- **EXERCISE OBJECTIVE**
Beginning with the first line, transcribe the entries below exactly through the line containing "LUX pin SDA: A1 -> A3", inclusive.

Revision comparison data:
☆ ☆ ☆ ☆

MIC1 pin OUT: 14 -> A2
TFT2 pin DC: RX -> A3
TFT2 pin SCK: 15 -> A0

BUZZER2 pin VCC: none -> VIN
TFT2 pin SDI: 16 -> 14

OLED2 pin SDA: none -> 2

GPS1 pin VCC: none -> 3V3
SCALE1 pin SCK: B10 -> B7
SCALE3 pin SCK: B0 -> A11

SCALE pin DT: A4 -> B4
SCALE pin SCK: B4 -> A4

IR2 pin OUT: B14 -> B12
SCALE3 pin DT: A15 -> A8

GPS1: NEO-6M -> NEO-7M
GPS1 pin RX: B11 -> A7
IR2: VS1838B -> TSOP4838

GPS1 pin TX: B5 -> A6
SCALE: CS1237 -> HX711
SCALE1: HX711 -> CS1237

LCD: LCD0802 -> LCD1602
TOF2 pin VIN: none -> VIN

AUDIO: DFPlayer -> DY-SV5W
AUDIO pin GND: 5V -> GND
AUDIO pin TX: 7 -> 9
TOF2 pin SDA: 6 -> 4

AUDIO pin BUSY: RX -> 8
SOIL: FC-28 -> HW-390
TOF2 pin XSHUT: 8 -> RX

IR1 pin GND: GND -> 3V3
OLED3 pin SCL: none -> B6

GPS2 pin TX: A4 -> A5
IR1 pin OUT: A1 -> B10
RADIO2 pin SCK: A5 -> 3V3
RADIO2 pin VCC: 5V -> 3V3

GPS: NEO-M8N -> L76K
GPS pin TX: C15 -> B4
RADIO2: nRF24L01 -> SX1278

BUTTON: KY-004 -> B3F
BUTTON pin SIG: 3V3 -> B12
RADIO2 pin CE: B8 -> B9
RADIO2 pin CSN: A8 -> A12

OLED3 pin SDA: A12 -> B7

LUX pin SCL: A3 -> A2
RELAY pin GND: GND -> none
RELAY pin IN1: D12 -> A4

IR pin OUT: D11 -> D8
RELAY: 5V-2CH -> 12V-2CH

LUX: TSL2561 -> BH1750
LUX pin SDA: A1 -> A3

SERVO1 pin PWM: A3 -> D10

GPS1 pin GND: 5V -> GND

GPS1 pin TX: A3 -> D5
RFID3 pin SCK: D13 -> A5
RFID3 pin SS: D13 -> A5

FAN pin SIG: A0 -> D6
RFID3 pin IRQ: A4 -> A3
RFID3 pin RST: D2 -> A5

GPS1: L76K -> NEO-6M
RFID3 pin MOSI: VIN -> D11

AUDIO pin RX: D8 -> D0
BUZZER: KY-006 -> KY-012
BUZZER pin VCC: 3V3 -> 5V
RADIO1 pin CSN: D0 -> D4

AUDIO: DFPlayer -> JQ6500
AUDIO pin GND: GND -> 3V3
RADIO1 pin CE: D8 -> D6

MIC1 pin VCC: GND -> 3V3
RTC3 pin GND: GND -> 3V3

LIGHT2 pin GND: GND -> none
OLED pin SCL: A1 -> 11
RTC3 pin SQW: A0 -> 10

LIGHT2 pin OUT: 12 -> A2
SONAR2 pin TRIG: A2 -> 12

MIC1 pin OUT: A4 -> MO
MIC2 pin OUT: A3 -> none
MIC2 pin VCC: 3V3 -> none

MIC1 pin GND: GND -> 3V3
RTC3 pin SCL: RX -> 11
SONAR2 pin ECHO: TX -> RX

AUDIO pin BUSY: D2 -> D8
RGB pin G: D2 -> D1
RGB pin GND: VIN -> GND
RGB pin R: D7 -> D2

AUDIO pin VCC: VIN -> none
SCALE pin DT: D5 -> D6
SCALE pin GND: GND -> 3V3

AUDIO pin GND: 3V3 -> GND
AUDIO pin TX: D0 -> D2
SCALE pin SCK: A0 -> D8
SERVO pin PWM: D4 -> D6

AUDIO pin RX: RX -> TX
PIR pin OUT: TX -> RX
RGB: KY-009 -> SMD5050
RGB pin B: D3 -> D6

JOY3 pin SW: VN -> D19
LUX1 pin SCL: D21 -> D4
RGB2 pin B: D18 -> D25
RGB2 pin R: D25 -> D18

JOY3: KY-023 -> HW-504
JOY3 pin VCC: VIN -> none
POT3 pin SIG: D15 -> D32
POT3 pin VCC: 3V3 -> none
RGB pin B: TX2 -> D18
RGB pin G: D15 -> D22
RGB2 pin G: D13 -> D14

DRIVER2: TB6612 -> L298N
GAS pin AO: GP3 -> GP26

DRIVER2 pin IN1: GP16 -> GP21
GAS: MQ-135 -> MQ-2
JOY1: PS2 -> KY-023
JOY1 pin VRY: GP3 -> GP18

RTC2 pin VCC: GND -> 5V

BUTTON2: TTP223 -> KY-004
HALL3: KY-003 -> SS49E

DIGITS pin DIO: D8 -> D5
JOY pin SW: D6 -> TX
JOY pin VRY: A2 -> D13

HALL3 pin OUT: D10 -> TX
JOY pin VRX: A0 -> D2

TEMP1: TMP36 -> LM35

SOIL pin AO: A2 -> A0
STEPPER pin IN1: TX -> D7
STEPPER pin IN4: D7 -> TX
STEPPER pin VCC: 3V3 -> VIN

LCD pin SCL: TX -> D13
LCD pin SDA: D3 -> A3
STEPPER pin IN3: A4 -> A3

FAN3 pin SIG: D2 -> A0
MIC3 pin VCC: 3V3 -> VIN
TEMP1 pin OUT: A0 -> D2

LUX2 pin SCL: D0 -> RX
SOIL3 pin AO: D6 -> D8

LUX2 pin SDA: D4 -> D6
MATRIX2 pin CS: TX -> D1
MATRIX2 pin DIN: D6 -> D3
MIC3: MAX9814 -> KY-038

☆ ☆ ☆ ☆

- **SOLUTION TO THE EXERCISE**
MIC1 pin OUT: 14 -> A2
TFT2 pin DC: RX -> A3
TFT2 pin SCK: 15 -> A0

BUZZER2 pin VCC: none -> VIN
TFT2 pin SDI: 16 -> 14

OLED2 pin SDA: none -> 2

GPS1 pin VCC: none -> 3V3
SCALE1 pin SCK: B10 -> B7
SCALE3 pin SCK: B0 -> A11

SCALE pin DT: A4 -> B4
SCALE pin SCK: B4 -> A4

IR2 pin OUT: B14 -> B12
SCALE3 pin DT: A15 -> A8

GPS1: NEO-6M -> NEO-7M
GPS1 pin RX: B11 -> A7
IR2: VS1838B -> TSOP4838

GPS1 pin TX: B5 -> A6
SCALE: CS1237 -> HX711
SCALE1: HX711 -> CS1237

LCD: LCD0802 -> LCD1602
TOF2 pin VIN: none -> VIN

AUDIO: DFPlayer -> DY-SV5W
AUDIO pin GND: 5V -> GND
AUDIO pin TX: 7 -> 9
TOF2 pin SDA: 6 -> 4

AUDIO pin BUSY: RX -> 8
SOIL: FC-28 -> HW-390
TOF2 pin XSHUT: 8 -> RX

IR1 pin GND: GND -> 3V3
OLED3 pin SCL: none -> B6

GPS2 pin TX: A4 -> A5
IR1 pin OUT: A1 -> B10
RADIO2 pin SCK: A5 -> 3V3
RADIO2 pin VCC: 5V -> 3V3

GPS: NEO-M8N -> L76K
GPS pin TX: C15 -> B4
RADIO2: nRF24L01 -> SX1278

BUTTON: KY-004 -> B3F
BUTTON pin SIG: 3V3 -> B12
RADIO2 pin CE: B8 -> B9
RADIO2 pin CSN: A8 -> A12

OLED3 pin SDA: A12 -> B7

LUX pin SCL: A3 -> A2
RELAY pin GND: GND -> none
RELAY pin IN1: D12 -> A4

IR pin OUT: D11 -> D8
RELAY: 5V-2CH -> 12V-2CH

LUX: TSL2561 -> BH1750
LUX pin SDA: A1 -> A3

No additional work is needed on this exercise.